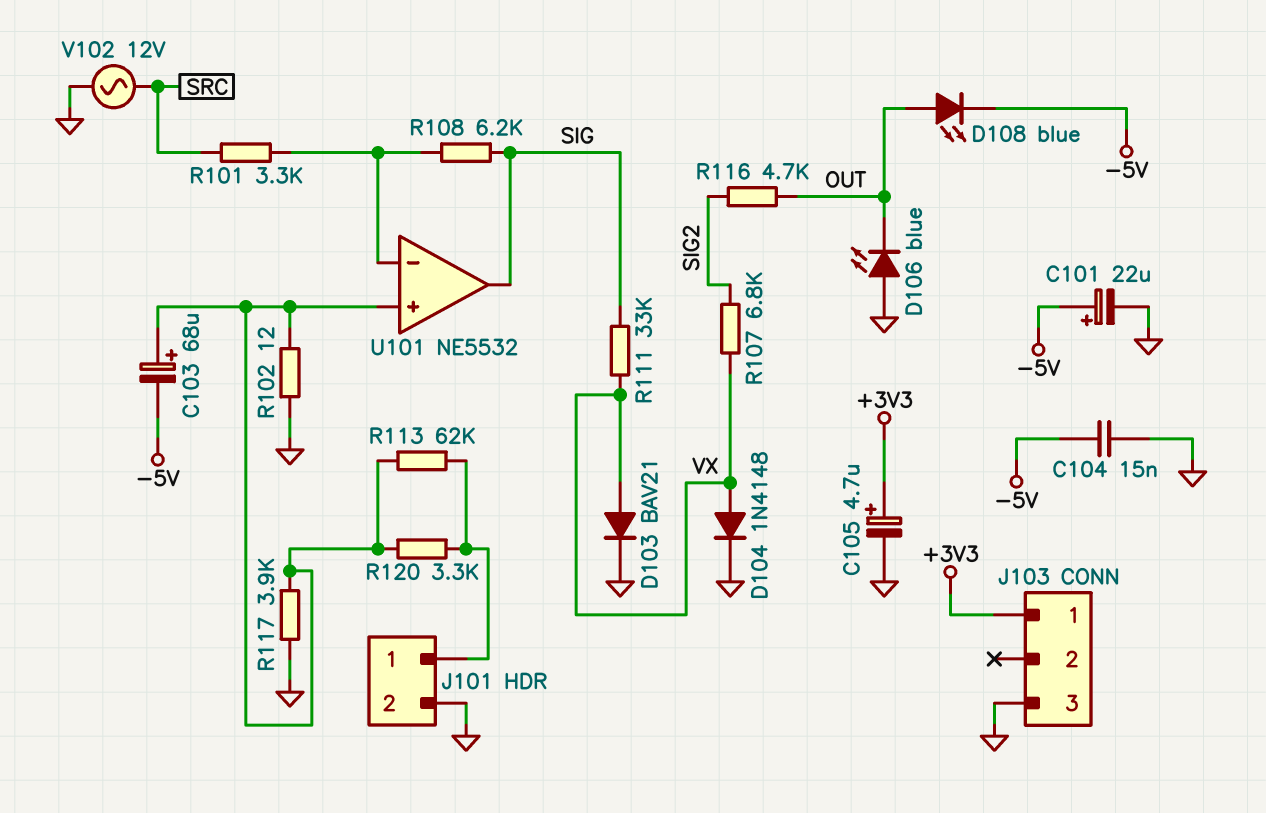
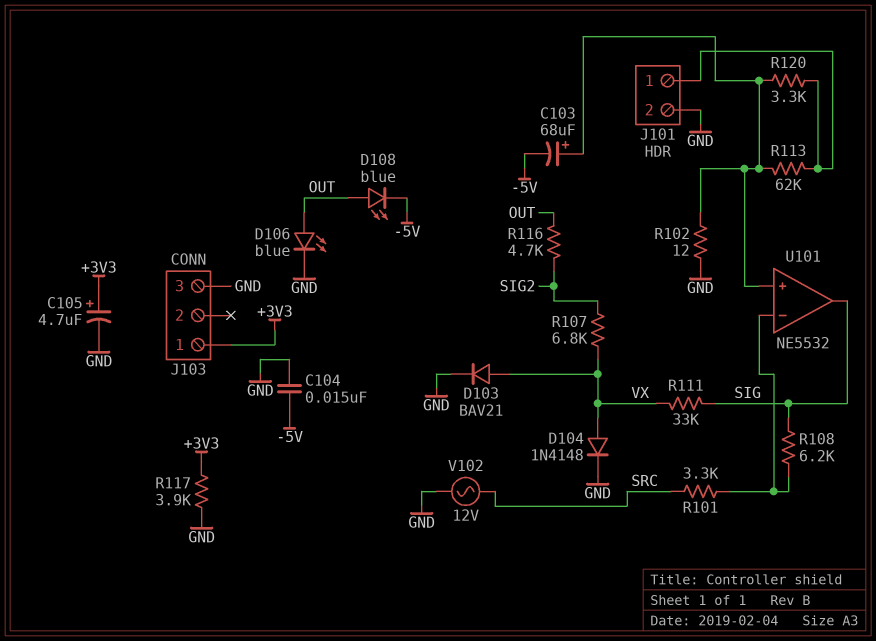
C101: 22uF (plus -5V, minus GND) -> none
D106: LED blue (A GND, K OUT) -> LED blue (A OUT, K GND)
R117: 3.9k (GND, U101/in+) -> 3.9k (+3V3, GND)

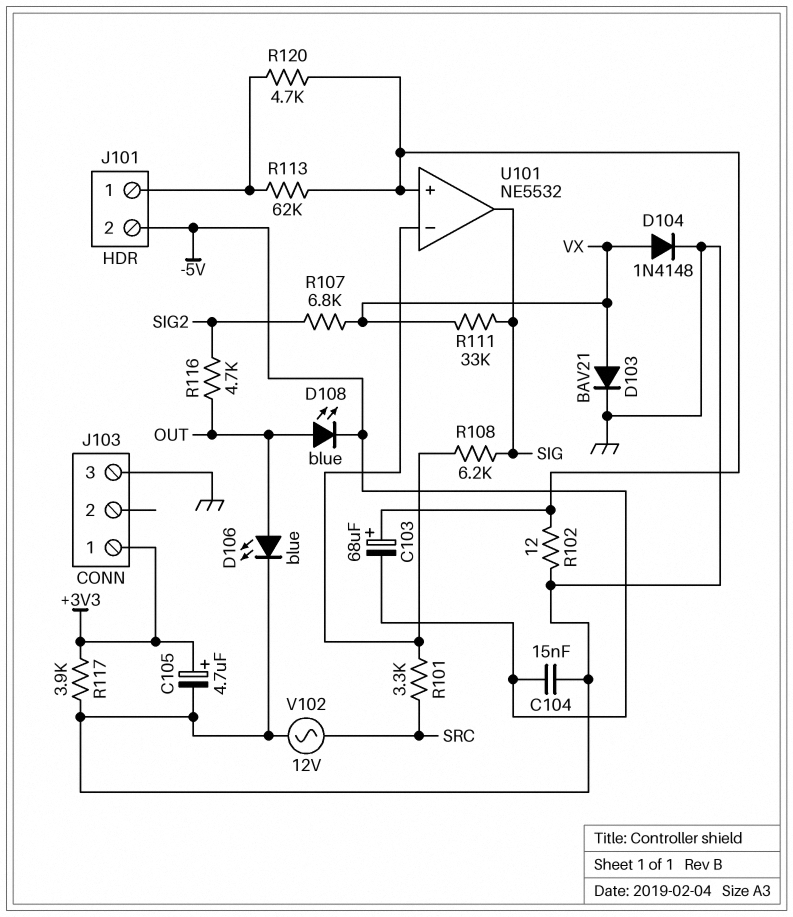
J101 pin 2: GND -> -5V
R120: 3.3k (J101/1, U101/in+) -> 4.7k (J101/1, U101/in+)

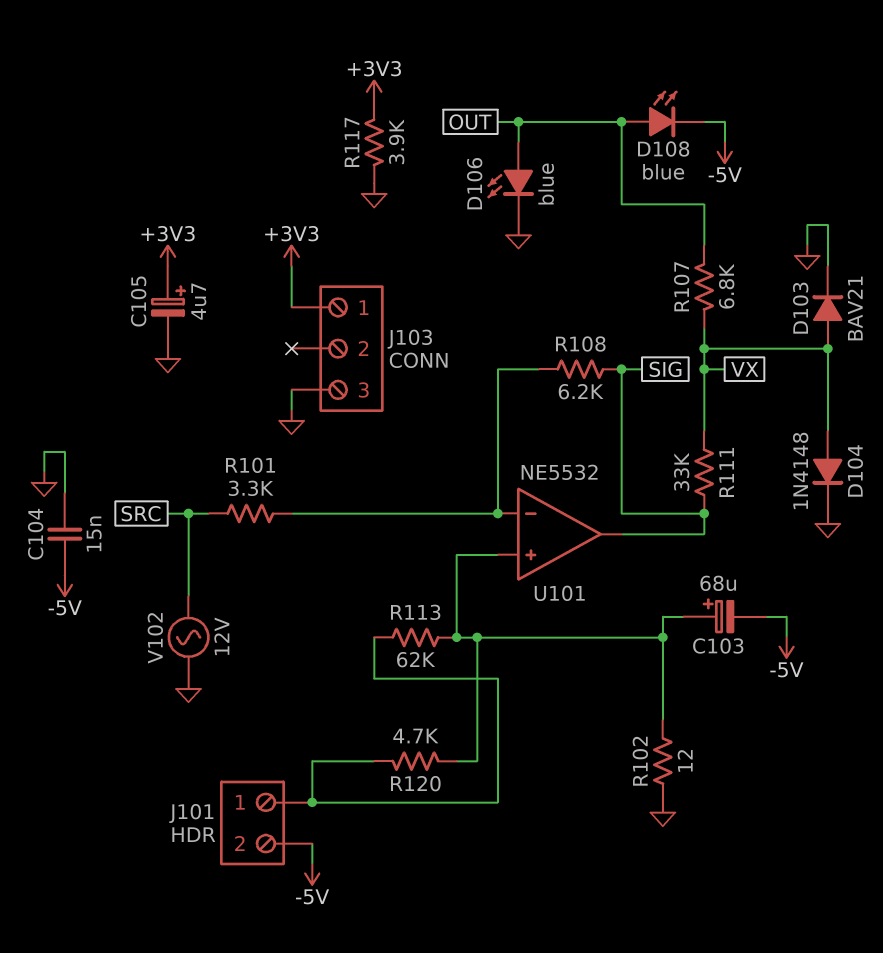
R107: 6.8k (SIG2, VX) -> 6.8k (OUT, VX)
R116: 4.7k (OUT, SIG2) -> none

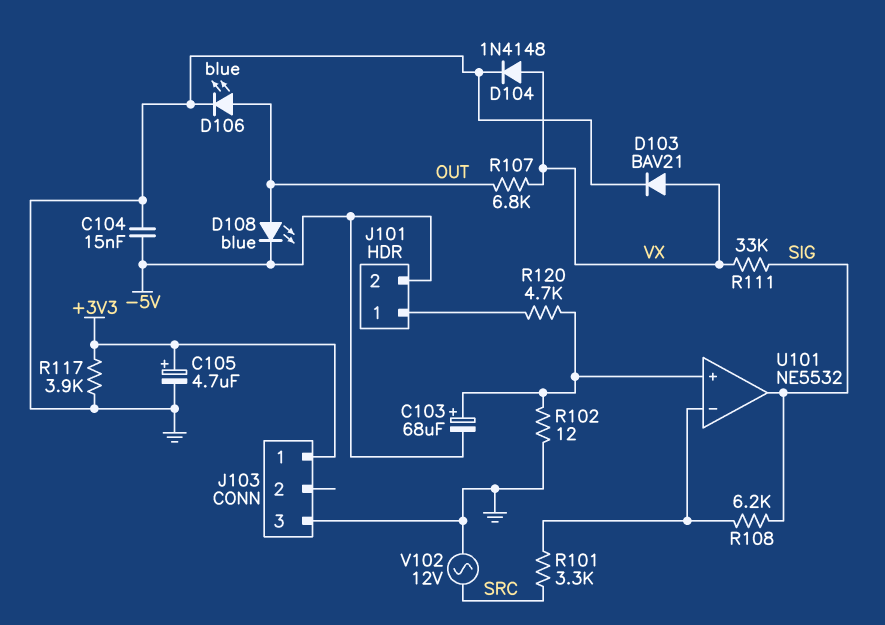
R113: 62k (J101/1, U101/in+) -> none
-------
(PROMPT) Give back the whole listing exactly as it stands. No pictures belong in the copy.

(RESULT OF THIS EXERCISE)
C101: 22uF (plus -5V, minus GND) -> none
D106: LED blue (A GND, K OUT) -> LED blue (A OUT, K GND)
R117: 3.9k (GND, U101/in+) -> 3.9k (+3V3, GND)

J101 pin 2: GND -> -5V
R120: 3.3k (J101/1, U101/in+) -> 4.7k (J101/1, U101/in+)

R107: 6.8k (SIG2, VX) -> 6.8k (OUT, VX)
R116: 4.7k (OUT, SIG2) -> none

R113: 62k (J101/1, U101/in+) -> none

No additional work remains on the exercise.